(Dataset items)
/---

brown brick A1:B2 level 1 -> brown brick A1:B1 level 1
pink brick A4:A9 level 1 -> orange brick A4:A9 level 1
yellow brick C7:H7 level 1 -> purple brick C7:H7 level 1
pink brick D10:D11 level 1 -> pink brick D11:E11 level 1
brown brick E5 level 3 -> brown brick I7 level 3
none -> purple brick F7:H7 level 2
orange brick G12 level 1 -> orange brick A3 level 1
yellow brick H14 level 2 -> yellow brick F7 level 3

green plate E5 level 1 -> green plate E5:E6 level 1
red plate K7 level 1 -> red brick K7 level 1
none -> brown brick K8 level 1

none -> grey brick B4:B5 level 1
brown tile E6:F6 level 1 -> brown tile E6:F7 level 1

\---
/---

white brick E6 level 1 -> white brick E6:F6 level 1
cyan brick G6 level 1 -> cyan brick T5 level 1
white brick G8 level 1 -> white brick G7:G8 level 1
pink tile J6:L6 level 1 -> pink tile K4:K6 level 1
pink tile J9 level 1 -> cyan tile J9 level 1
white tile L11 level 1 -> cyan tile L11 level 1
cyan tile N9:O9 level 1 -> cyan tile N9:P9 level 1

\---

#### [What you need to do]
Repeat word for word the lines above that run from the line containing "red plate K7 level 1 -> red brick K7 level 1" through the line containing "brown tile E6:F6", both ends included, and nothing else.

#### [Answer to the problem]
red plate K7 level 1 -> red brick K7 level 1
none -> brown brick K8 level 1

none -> grey brick B4:B5 level 1
brown tile E6:F6 level 1 -> brown tile E6:F7 level 1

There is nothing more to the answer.